* WORK TASK
Every record below should be repeated word for word, with the pictures left out.

* DATA SUPPLIED

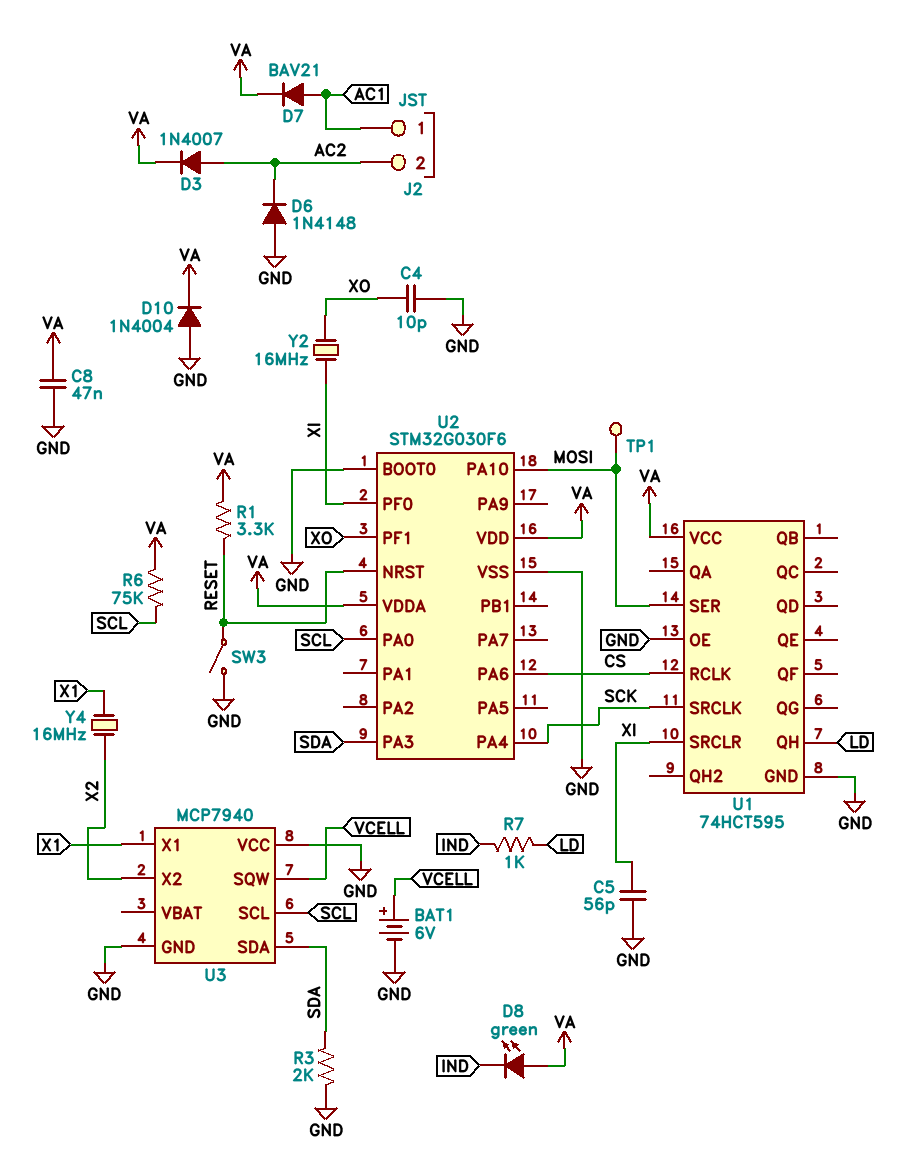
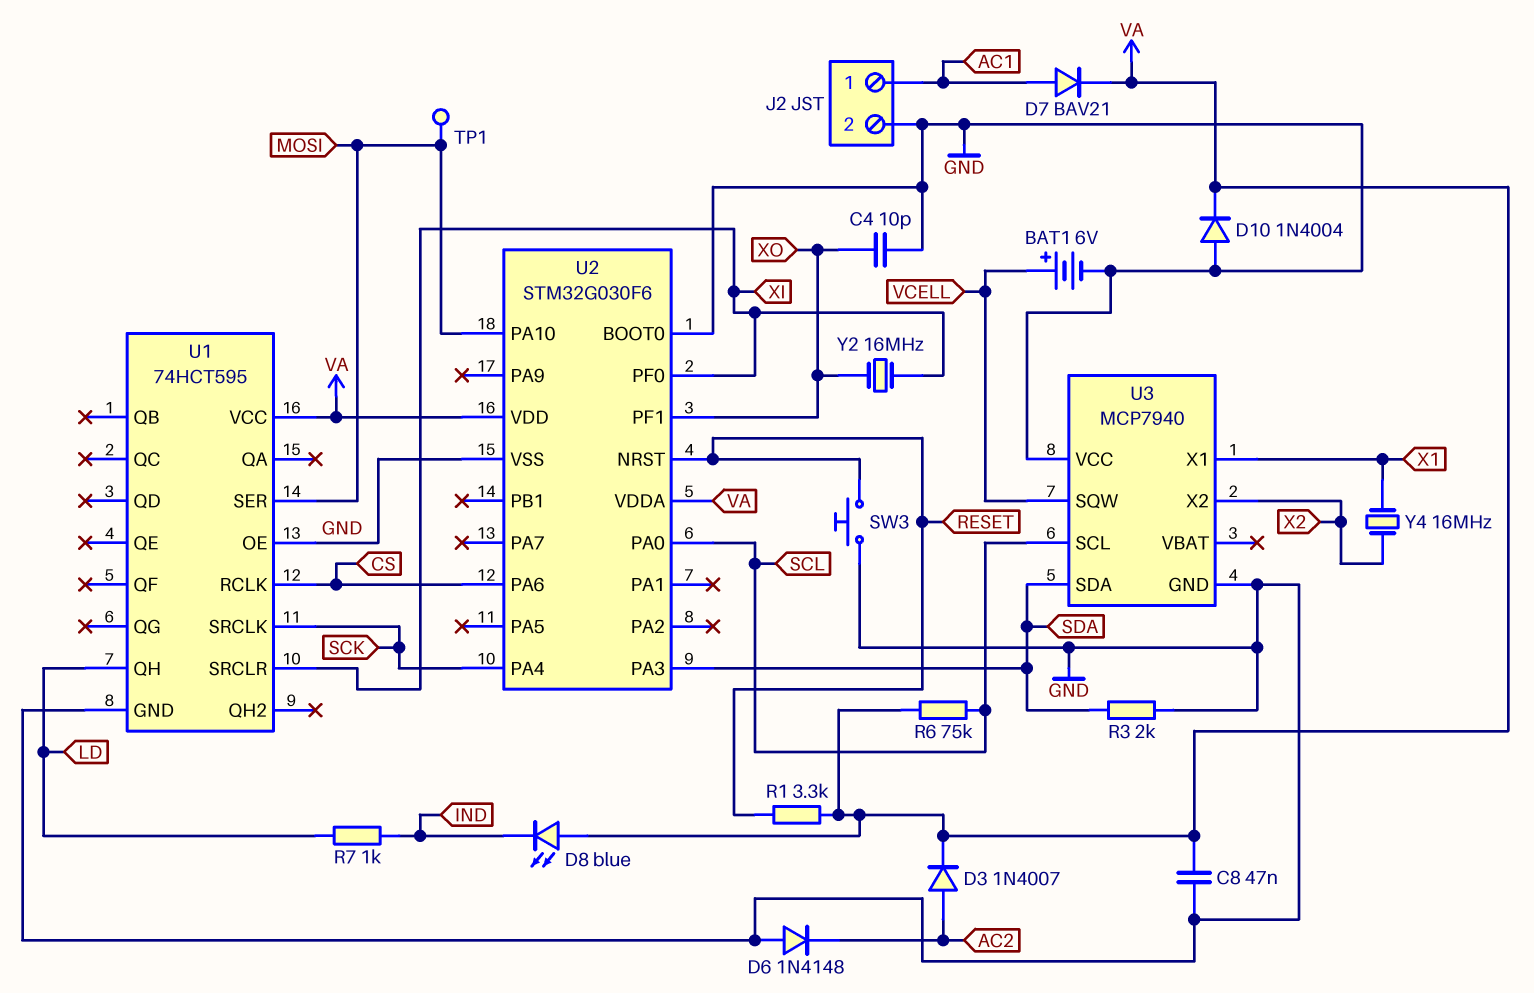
C5: 56pF (GND, XI) -> none
D8: LED green (A VA, K IND) -> LED blue (A VA, K IND)
J2 pin 2: AC2 -> GND
SW3: switch (GND, RESET) -> button (GND, RESET)

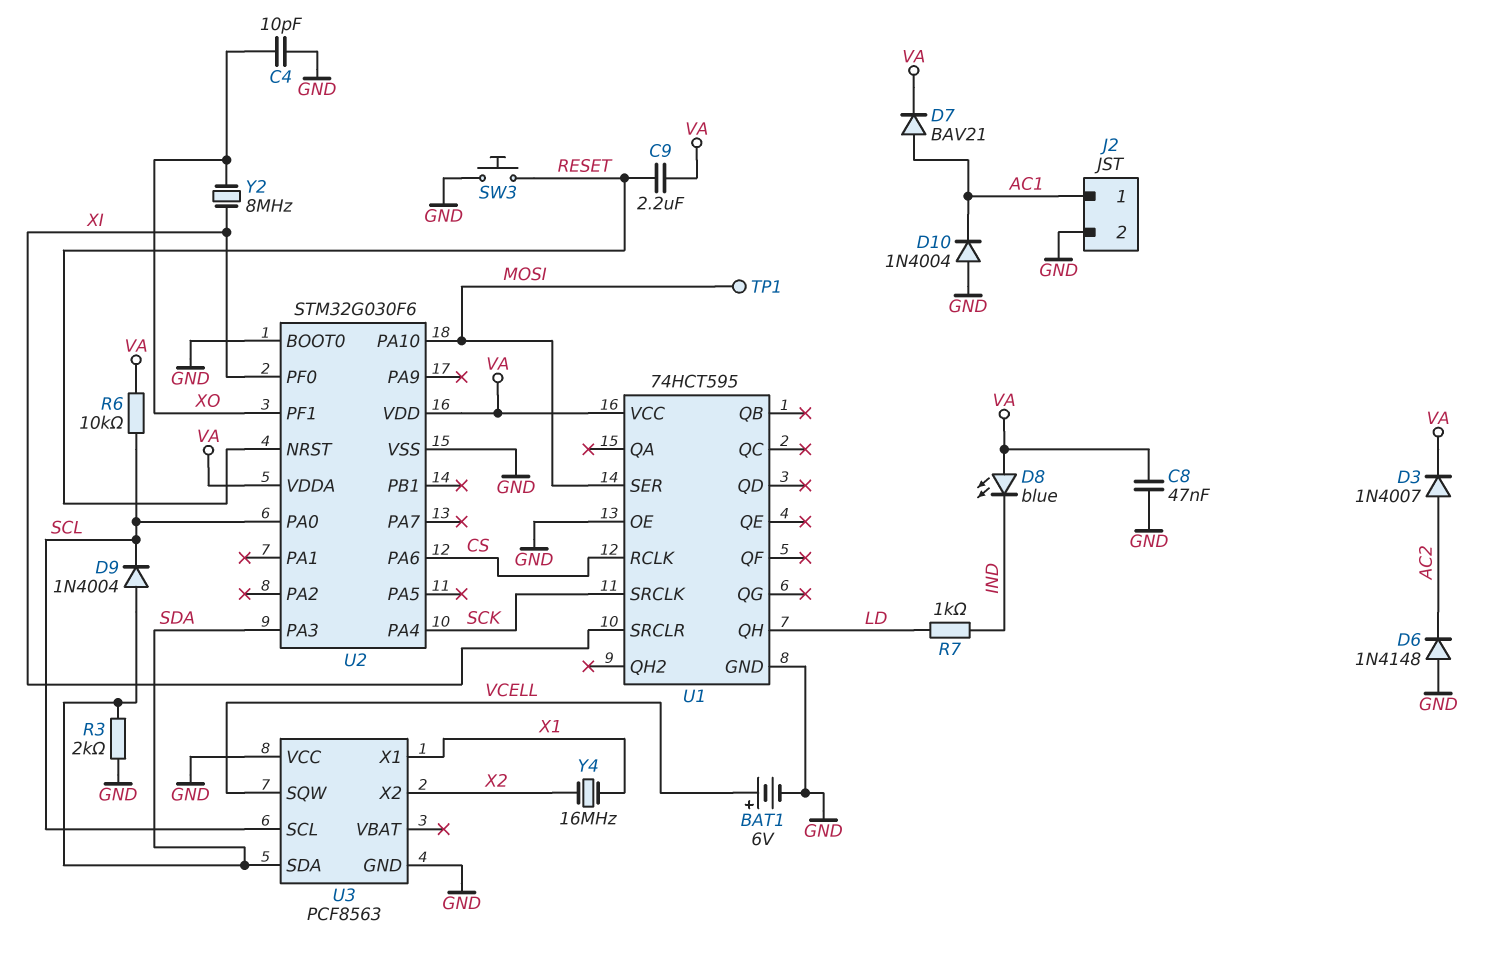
C9: none -> 2.2uF (RESET, VA)
D9: none -> diode 1N4004 (A SDA, K SCL)
D10: diode 1N4004 (A GND, K VA) -> diode 1N4004 (A GND, K AC1)
R1: 3.3k (RESET, VA) -> none
R6: 75k (SCL, VA) -> 10k (SCL, VA)
U3: MCP7940 -> PCF8563
Y2: 16MHz (XI, XO) -> 8MHz (XI, XO)

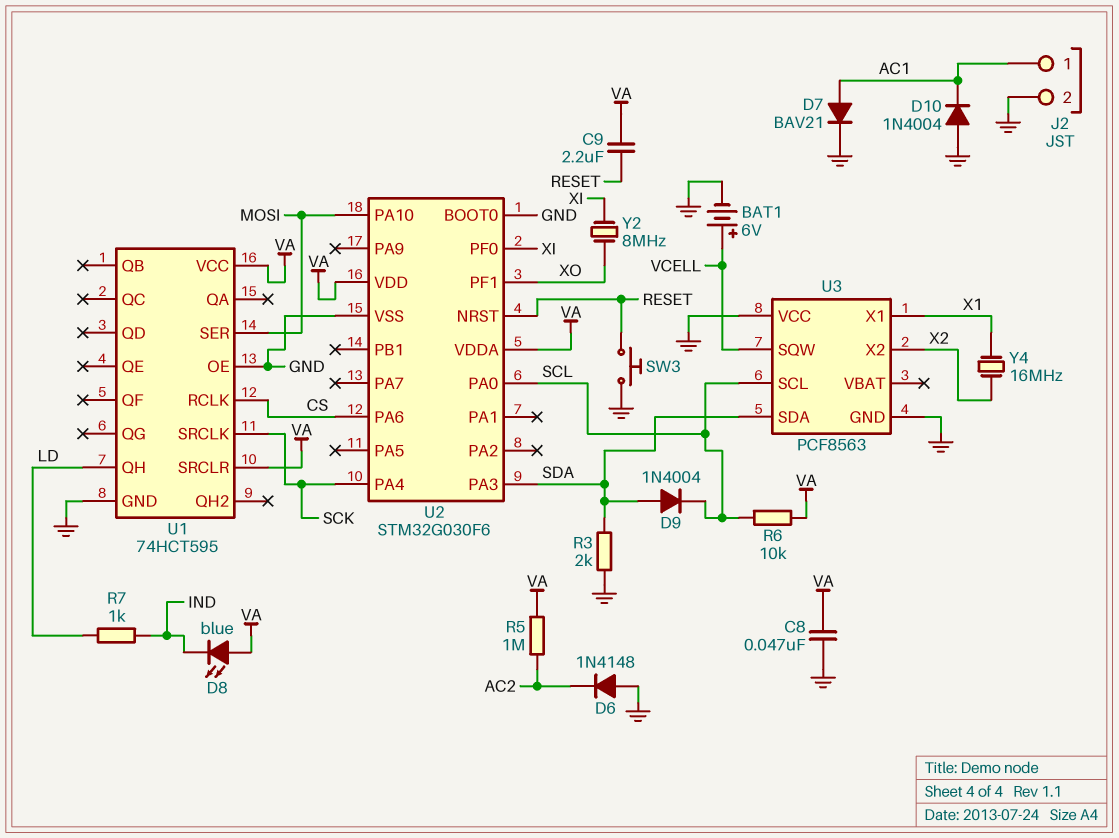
C4: 10pF (GND, XO) -> none
D3: diode 1N4007 (A AC2, K VA) -> none
D7: diode BAV21 (A AC1, K VA) -> diode BAV21 (A AC1, K GND)
R5: none -> 1M (AC2, VA)
TP1: test point (MOSI) -> none
U1 pin SRCLR: XI -> VA

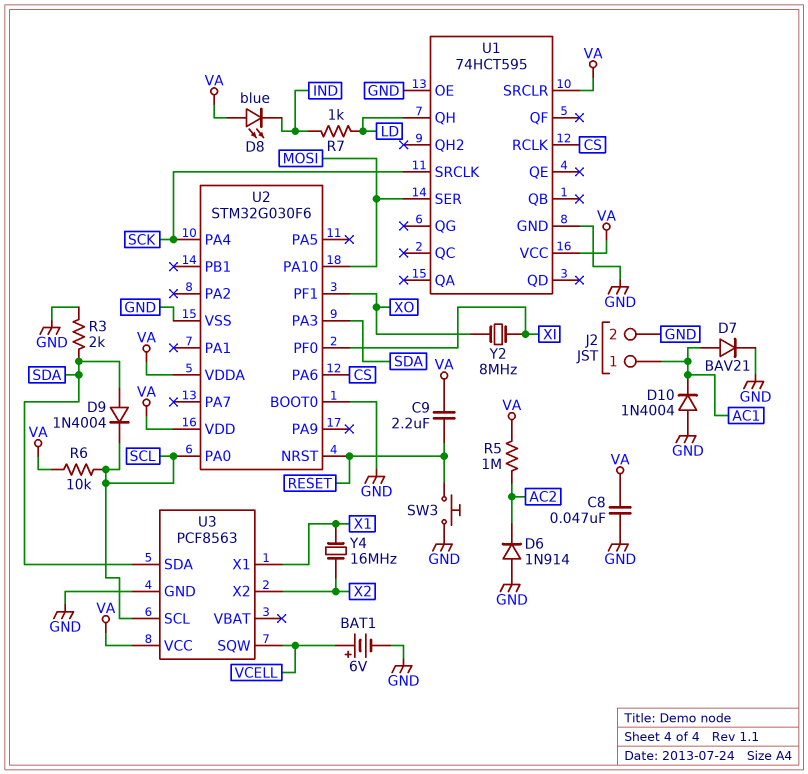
D6: diode 1N4148 (A GND, K AC2) -> diode 1N914 (A GND, K AC2)
U3 pin VCC: GND -> VA

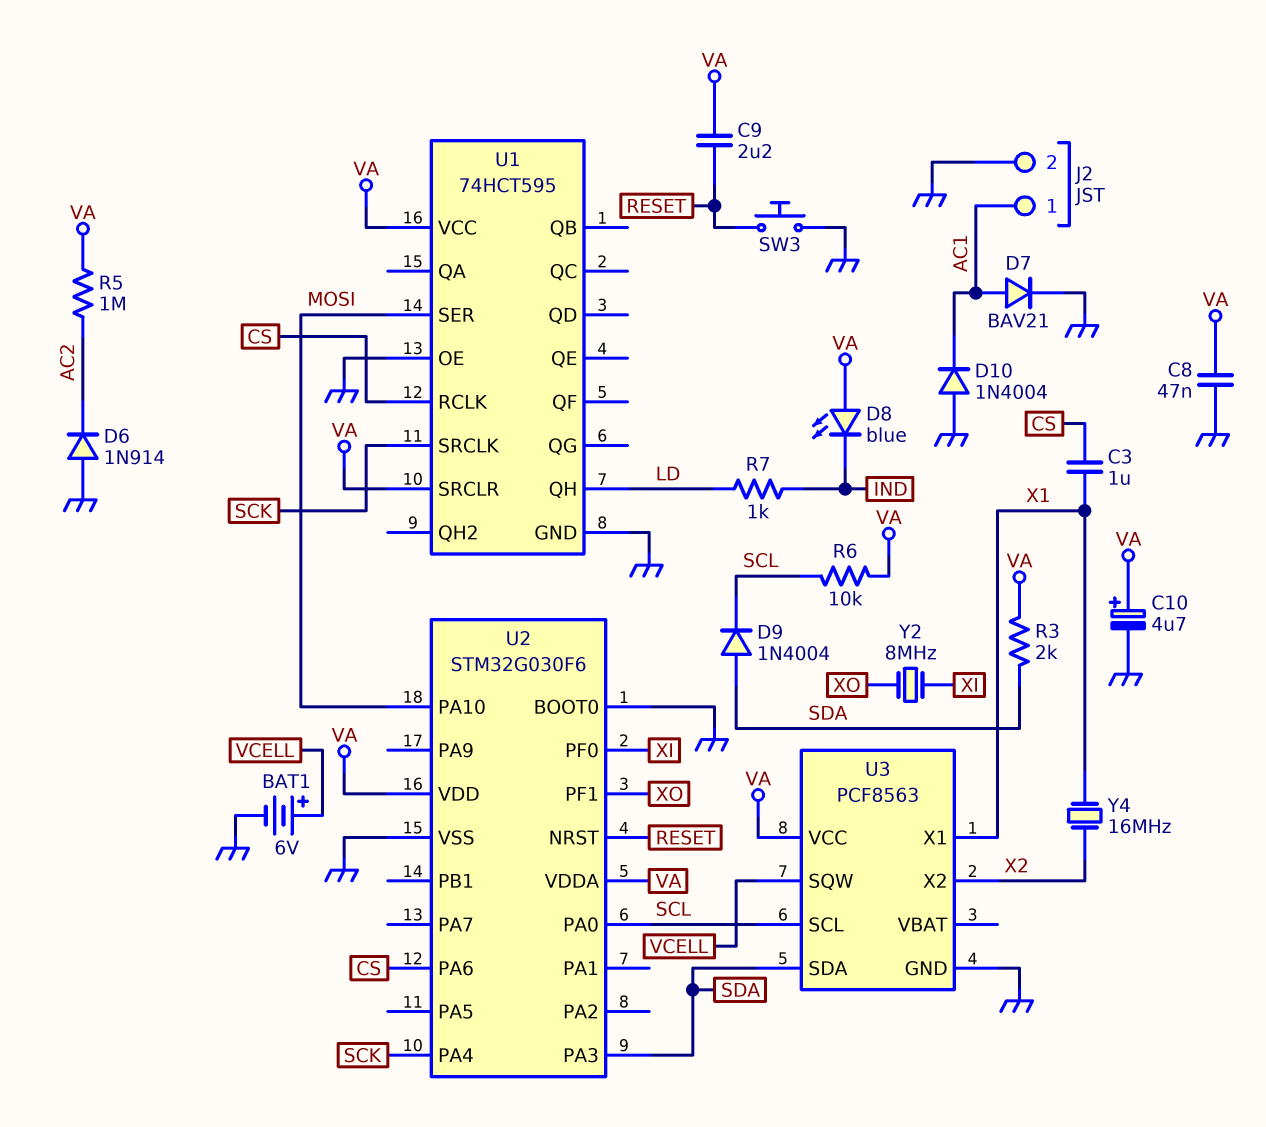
C3: none -> 1uF (CS, X1)
C10: none -> 4.7uF (plus VA, minus GND)
R3: 2k (GND, SDA) -> 2k (SDA, VA)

* ANSWER TO THIS TASK
C5: 56pF (GND, XI) -> none
D8: LED green (A VA, K IND) -> LED blue (A VA, K IND)
J2 pin 2: AC2 -> GND
SW3: switch (GND, RESET) -> button (GND, RESET)

C9: none -> 2.2uF (RESET, VA)
D9: none -> diode 1N4004 (A SDA, K SCL)
D10: diode 1N4004 (A GND, K VA) -> diode 1N4004 (A GND, K AC1)
R1: 3.3k (RESET, VA) -> none
R6: 75k (SCL, VA) -> 10k (SCL, VA)
U3: MCP7940 -> PCF8563
Y2: 16MHz (XI, XO) -> 8MHz (XI, XO)

C4: 10pF (GND, XO) -> none
D3: diode 1N4007 (A AC2, K VA) -> none
D7: diode BAV21 (A AC1, K VA) -> diode BAV21 (A AC1, K GND)
R5: none -> 1M (AC2, VA)
TP1: test point (MOSI) -> none
U1 pin SRCLR: XI -> VA

D6: diode 1N4148 (A GND, K AC2) -> diode 1N914 (A GND, K AC2)
U3 pin VCC: GND -> VA

C3: none -> 1uF (CS, X1)
C10: none -> 4.7uF (plus VA, minus GND)
R3: 2k (GND, SDA) -> 2k (SDA, VA)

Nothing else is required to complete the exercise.